Information given =>
▬▬▬
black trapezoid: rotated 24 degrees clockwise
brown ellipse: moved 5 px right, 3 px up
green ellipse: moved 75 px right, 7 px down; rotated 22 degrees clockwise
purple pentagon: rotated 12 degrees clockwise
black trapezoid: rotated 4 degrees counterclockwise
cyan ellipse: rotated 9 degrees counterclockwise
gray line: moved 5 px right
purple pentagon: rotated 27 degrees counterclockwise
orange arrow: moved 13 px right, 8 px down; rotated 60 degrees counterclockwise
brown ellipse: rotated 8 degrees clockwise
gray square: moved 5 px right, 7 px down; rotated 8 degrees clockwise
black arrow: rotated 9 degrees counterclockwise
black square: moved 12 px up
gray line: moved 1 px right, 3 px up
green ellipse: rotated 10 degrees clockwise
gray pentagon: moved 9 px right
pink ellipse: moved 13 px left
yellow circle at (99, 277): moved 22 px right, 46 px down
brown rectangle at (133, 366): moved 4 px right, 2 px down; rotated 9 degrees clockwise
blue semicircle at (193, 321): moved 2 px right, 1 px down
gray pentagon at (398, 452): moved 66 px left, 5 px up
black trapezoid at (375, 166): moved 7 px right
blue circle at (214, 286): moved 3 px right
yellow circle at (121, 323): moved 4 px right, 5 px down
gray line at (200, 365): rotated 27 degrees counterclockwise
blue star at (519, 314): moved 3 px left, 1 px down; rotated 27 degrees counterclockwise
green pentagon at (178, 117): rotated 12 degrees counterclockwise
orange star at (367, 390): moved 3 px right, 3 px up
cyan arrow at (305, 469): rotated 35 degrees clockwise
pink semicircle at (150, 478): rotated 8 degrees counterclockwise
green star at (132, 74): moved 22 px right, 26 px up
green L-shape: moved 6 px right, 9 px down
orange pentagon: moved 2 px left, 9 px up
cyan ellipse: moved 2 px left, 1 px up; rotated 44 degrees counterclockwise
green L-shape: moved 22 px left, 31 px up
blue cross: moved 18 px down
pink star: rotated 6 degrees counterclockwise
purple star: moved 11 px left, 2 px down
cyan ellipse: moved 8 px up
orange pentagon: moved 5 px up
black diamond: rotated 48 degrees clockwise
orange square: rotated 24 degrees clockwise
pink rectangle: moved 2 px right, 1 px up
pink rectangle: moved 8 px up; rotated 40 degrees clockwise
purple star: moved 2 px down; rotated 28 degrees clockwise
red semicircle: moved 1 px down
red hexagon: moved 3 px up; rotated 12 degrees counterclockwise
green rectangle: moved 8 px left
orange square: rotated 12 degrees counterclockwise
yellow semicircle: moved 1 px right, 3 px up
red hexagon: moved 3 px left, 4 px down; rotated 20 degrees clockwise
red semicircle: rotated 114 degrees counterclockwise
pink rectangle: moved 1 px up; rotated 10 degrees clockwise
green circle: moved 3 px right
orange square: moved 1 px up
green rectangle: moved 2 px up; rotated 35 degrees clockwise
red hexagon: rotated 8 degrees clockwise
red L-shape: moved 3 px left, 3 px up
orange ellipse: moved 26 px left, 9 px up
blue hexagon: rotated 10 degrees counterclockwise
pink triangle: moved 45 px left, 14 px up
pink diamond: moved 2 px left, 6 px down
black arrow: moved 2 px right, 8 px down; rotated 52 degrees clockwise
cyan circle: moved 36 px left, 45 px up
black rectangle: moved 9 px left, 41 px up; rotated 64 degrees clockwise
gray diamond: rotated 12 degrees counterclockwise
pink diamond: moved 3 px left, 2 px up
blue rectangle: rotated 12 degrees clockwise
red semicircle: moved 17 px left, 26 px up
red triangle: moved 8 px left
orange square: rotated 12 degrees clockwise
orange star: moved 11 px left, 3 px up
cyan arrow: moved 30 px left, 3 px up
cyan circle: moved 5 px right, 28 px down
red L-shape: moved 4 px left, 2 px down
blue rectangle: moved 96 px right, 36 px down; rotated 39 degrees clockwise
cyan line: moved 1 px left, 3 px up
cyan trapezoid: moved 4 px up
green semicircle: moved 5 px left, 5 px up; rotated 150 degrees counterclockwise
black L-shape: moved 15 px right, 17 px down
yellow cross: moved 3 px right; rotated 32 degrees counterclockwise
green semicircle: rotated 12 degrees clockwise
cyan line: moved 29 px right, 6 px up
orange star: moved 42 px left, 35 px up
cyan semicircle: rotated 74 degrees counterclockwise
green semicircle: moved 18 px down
▬▬▬
Can you output every line of the material above again, unchanged and in the same order?

black trapezoid: rotated 24 degrees clockwise
brown ellipse: moved 5 px right, 3 px up
green ellipse: moved 75 px right, 7 px down; rotated 22 degrees clockwise
purple pentagon: rotated 12 degrees clockwise
black trapezoid: rotated 4 degrees counterclockwise
cyan ellipse: rotated 9 degrees counterclockwise
gray line: moved 5 px right
purple pentagon: rotated 27 degrees counterclockwise
orange arrow: moved 13 px right, 8 px down; rotated 60 degrees counterclockwise
brown ellipse: rotated 8 degrees clockwise
gray square: moved 5 px right, 7 px down; rotated 8 degrees clockwise
black arrow: rotated 9 degrees counterclockwise
black square: moved 12 px up
gray line: moved 1 px right, 3 px up
green ellipse: rotated 10 degrees clockwise
gray pentagon: moved 9 px right
pink ellipse: moved 13 px left
yellow circle at (99, 277): moved 22 px right, 46 px down
brown rectangle at (133, 366): moved 4 px right, 2 px down; rotated 9 degrees clockwise
blue semicircle at (193, 321): moved 2 px right, 1 px down
gray pentagon at (398, 452): moved 66 px left, 5 px up
black trapezoid at (375, 166): moved 7 px right
blue circle at (214, 286): moved 3 px right
yellow circle at (121, 323): moved 4 px right, 5 px down
gray line at (200, 365): rotated 27 degrees counterclockwise
blue star at (519, 314): moved 3 px left, 1 px down; rotated 27 degrees counterclockwise
green pentagon at (178, 117): rotated 12 degrees counterclockwise
orange star at (367, 390): moved 3 px right, 3 px up
cyan arrow at (305, 469): rotated 35 degrees clockwise
pink semicircle at (150, 478): rotated 8 degrees counterclockwise
green star at (132, 74): moved 22 px right, 26 px up
green L-shape: moved 6 px right, 9 px down
orange pentagon: moved 2 px left, 9 px up
cyan ellipse: moved 2 px left, 1 px up; rotated 44 degrees counterclockwise
green L-shape: moved 22 px left, 31 px up
blue cross: moved 18 px down
pink star: rotated 6 degrees counterclockwise
purple star: moved 11 px left, 2 px down
cyan ellipse: moved 8 px up
orange pentagon: moved 5 px up
black diamond: rotated 48 degrees clockwise
orange square: rotated 24 degrees clockwise
pink rectangle: moved 2 px right, 1 px up
pink rectangle: moved 8 px up; rotated 40 degrees clockwise
purple star: moved 2 px down; rotated 28 degrees clockwise
red semicircle: moved 1 px down
red hexagon: moved 3 px up; rotated 12 degrees counterclockwise
green rectangle: moved 8 px left
orange square: rotated 12 degrees counterclockwise
yellow semicircle: moved 1 px right, 3 px up
red hexagon: moved 3 px left, 4 px down; rotated 20 degrees clockwise
red semicircle: rotated 114 degrees counterclockwise
pink rectangle: moved 1 px up; rotated 10 degrees clockwise
green circle: moved 3 px right
orange square: moved 1 px up
green rectangle: moved 2 px up; rotated 35 degrees clockwise
red hexagon: rotated 8 degrees clockwise
red L-shape: moved 3 px left, 3 px up
orange ellipse: moved 26 px left, 9 px up
blue hexagon: rotated 10 degrees counterclockwise
pink triangle: moved 45 px left, 14 px up
pink diamond: moved 2 px left, 6 px down
black arrow: moved 2 px right, 8 px down; rotated 52 degrees clockwise
cyan circle: moved 36 px left, 45 px up
black rectangle: moved 9 px left, 41 px up; rotated 64 degrees clockwise
gray diamond: rotated 12 degrees counterclockwise
pink diamond: moved 3 px left, 2 px up
blue rectangle: rotated 12 degrees clockwise
red semicircle: moved 17 px left, 26 px up
red triangle: moved 8 px left
orange square: rotated 12 degrees clockwise
orange star: moved 11 px left, 3 px up
cyan arrow: moved 30 px left, 3 px up
cyan circle: moved 5 px right, 28 px down
red L-shape: moved 4 px left, 2 px down
blue rectangle: moved 96 px right, 36 px down; rotated 39 degrees clockwise
cyan line: moved 1 px left, 3 px up
cyan trapezoid: moved 4 px up
green semicircle: moved 5 px left, 5 px up; rotated 150 degrees counterclockwise
black L-shape: moved 15 px right, 17 px down
yellow cross: moved 3 px right; rotated 32 degrees counterclockwise
green semicircle: rotated 12 degrees clockwise
cyan line: moved 29 px right, 6 px up
orange star: moved 42 px left, 35 px up
cyan semicircle: rotated 74 degrees counterclockwise
green semicircle: moved 18 px down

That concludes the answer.